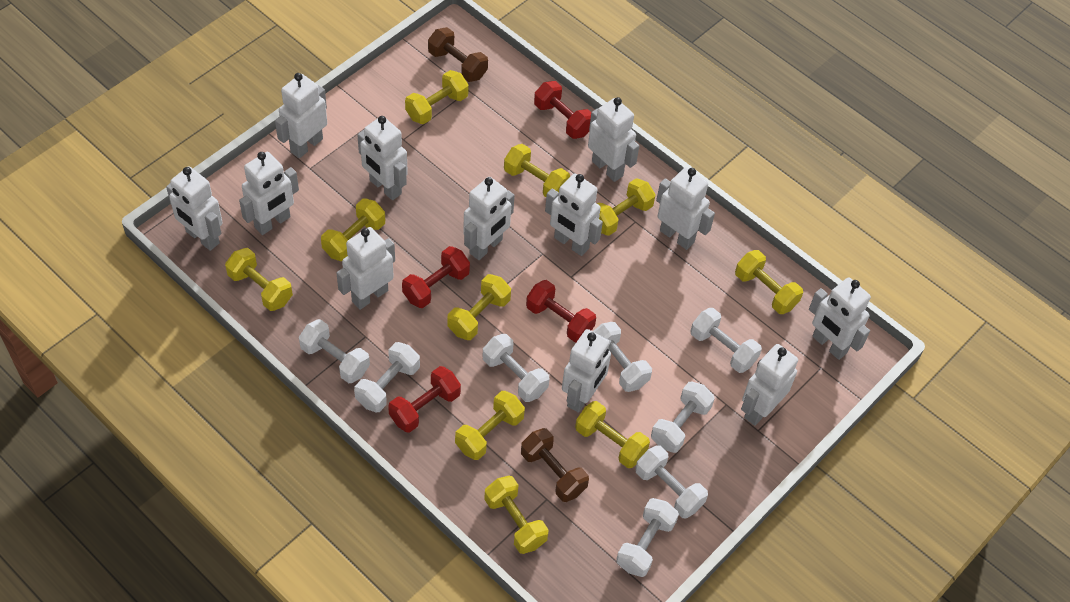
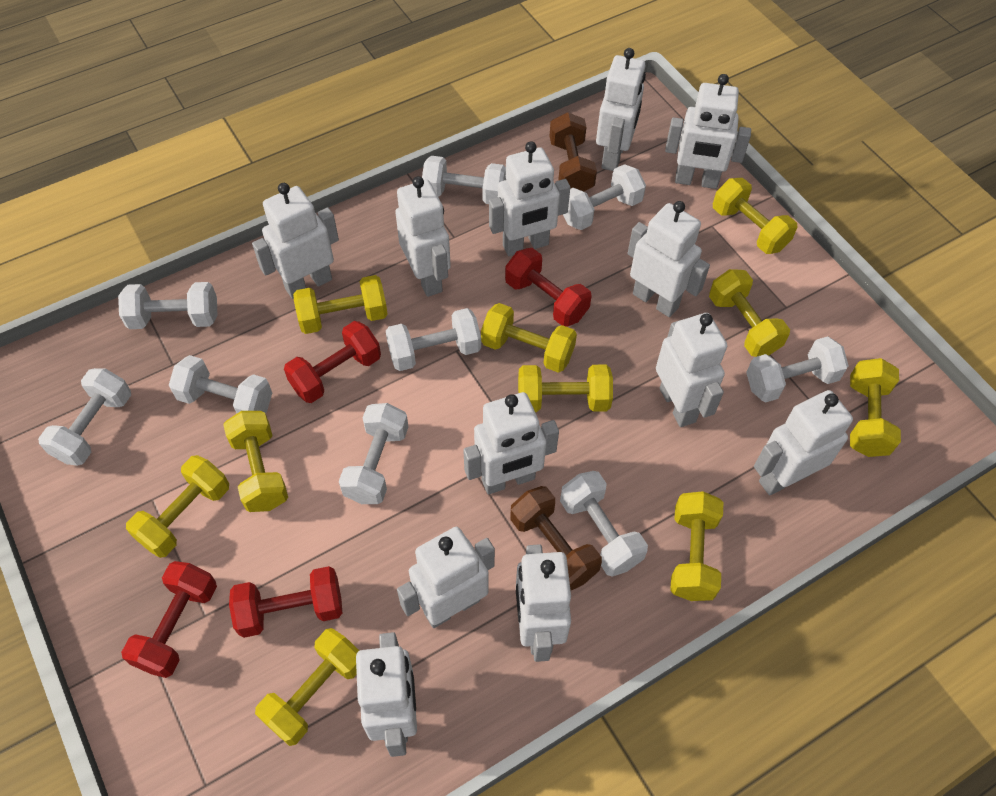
white dumbbell: 8 -> 9

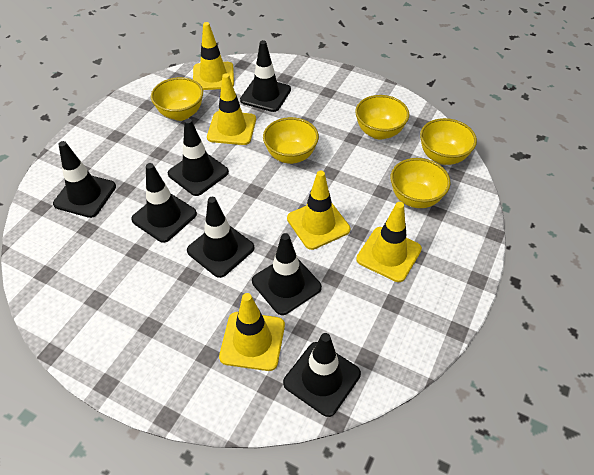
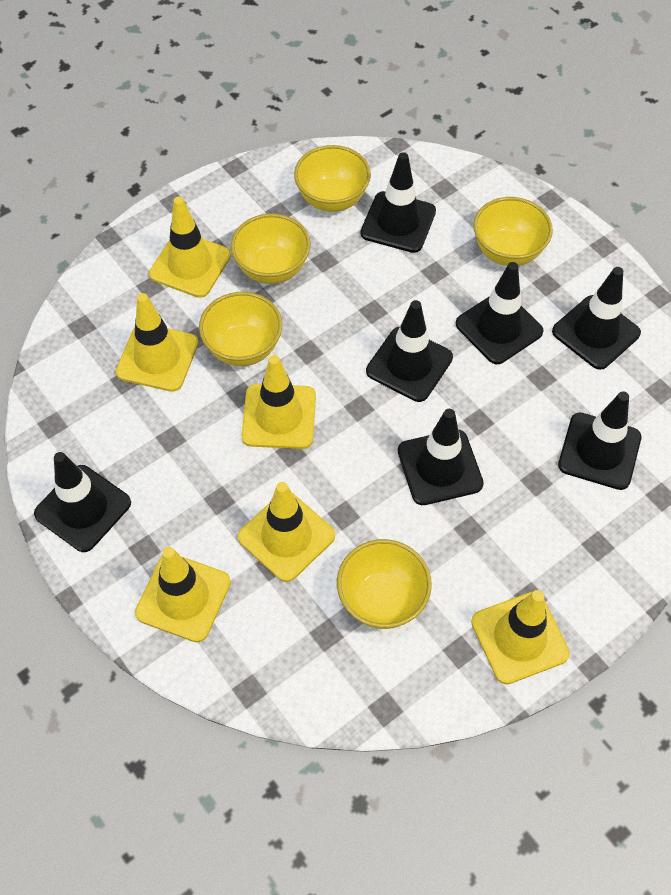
yellow traffic cone: 5 -> 6

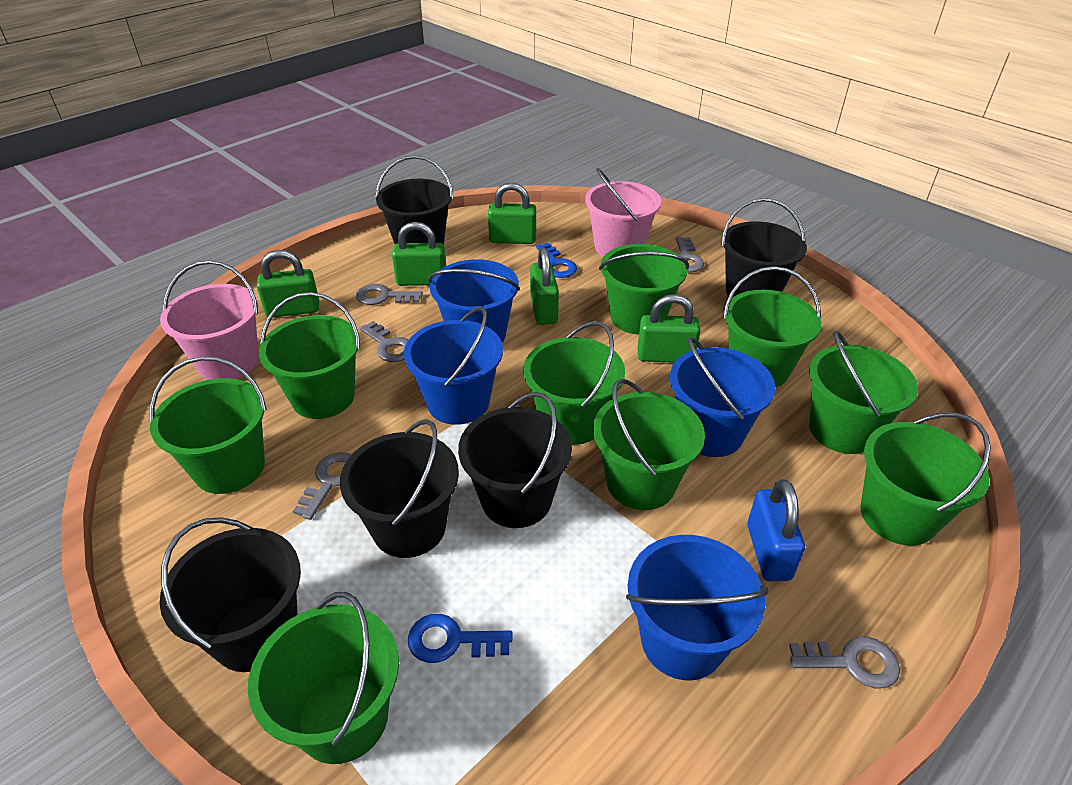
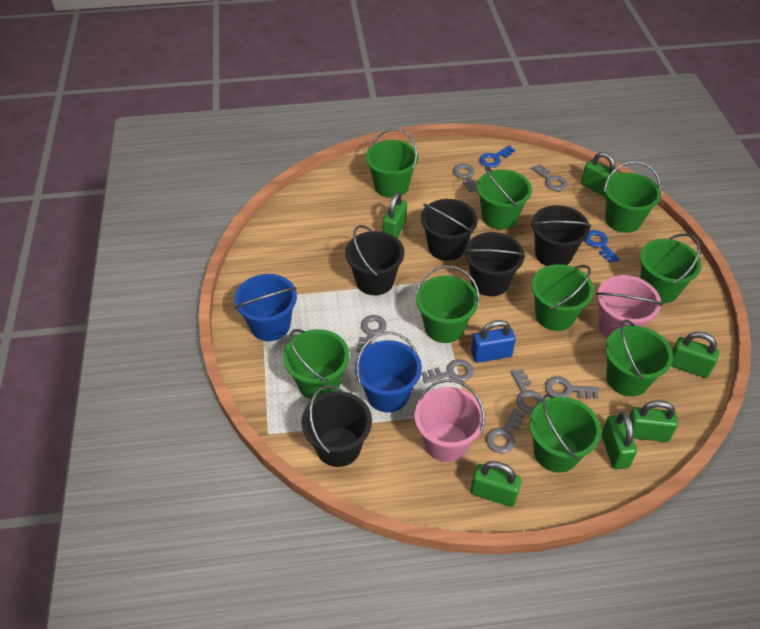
blue bucket: 4 -> 2
green padlock: 5 -> 6
grey key: 5 -> 7

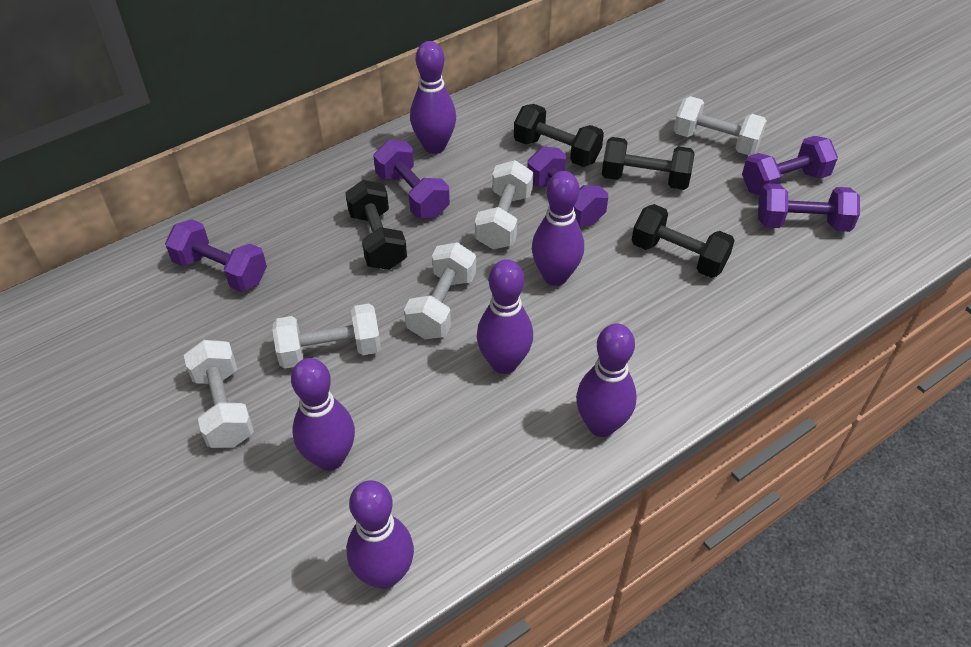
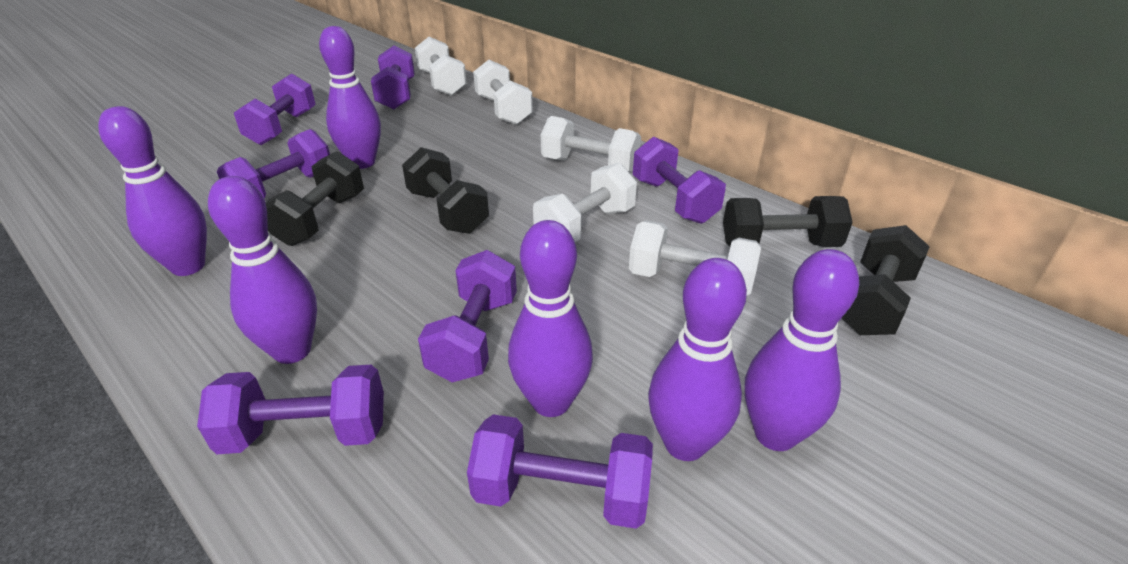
purple dumbbell: 5 -> 7

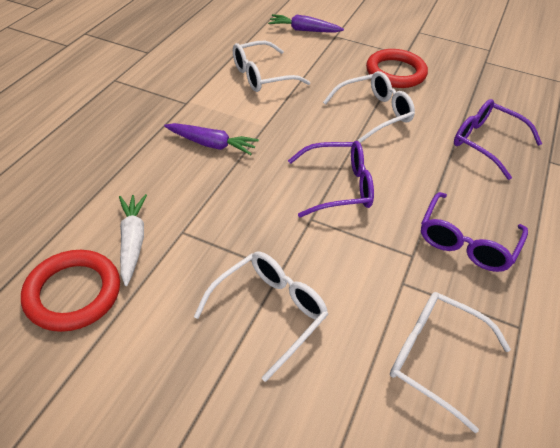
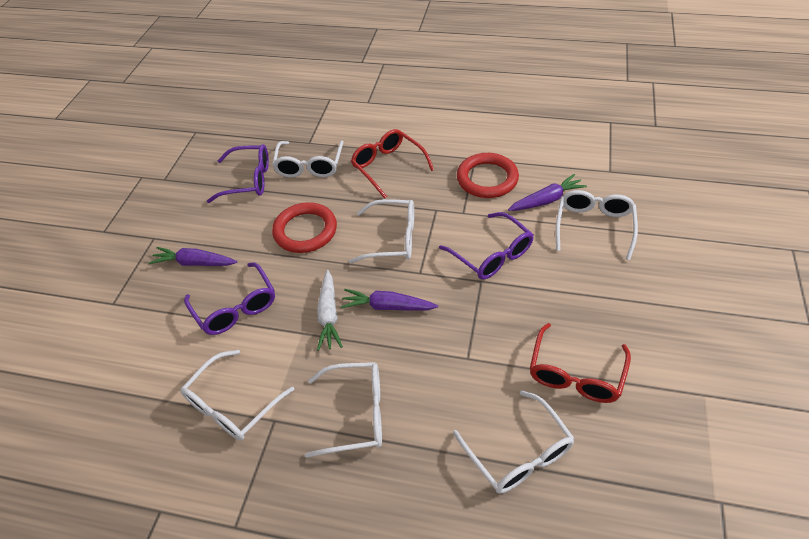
purple carrot: 2 -> 3
red glasses: 0 -> 2
white glasses: 4 -> 6

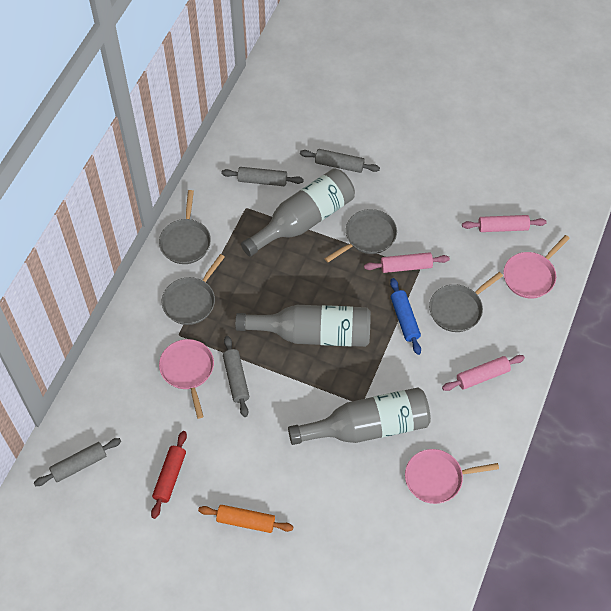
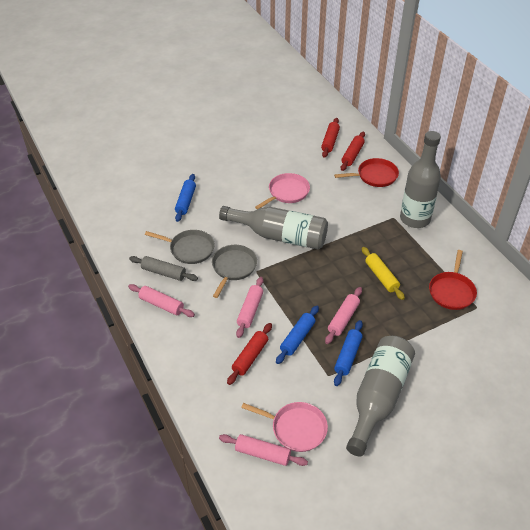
blue rolling pin: 1 -> 3
grey pan: 4 -> 2
grey rolling pin: 4 -> 1
orange rolling pin: 1 -> 0
pink pan: 3 -> 2
pink rolling pin: 3 -> 4
red pan: 0 -> 2
red rolling pin: 1 -> 3
yellow rolling pin: 0 -> 1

### DIRECTIONS FOR THIS TASK
Could you retype all the entries exactly, skipping the pictures?

### OUTPUT
white dumbbell: 8 -> 9

yellow traffic cone: 5 -> 6

blue bucket: 4 -> 2
green padlock: 5 -> 6
grey key: 5 -> 7

purple dumbbell: 5 -> 7

purple carrot: 2 -> 3
red glasses: 0 -> 2
white glasses: 4 -> 6

blue rolling pin: 1 -> 3
grey pan: 4 -> 2
grey rolling pin: 4 -> 1
orange rolling pin: 1 -> 0
pink pan: 3 -> 2
pink rolling pin: 3 -> 4
red pan: 0 -> 2
red rolling pin: 1 -> 3
yellow rolling pin: 0 -> 1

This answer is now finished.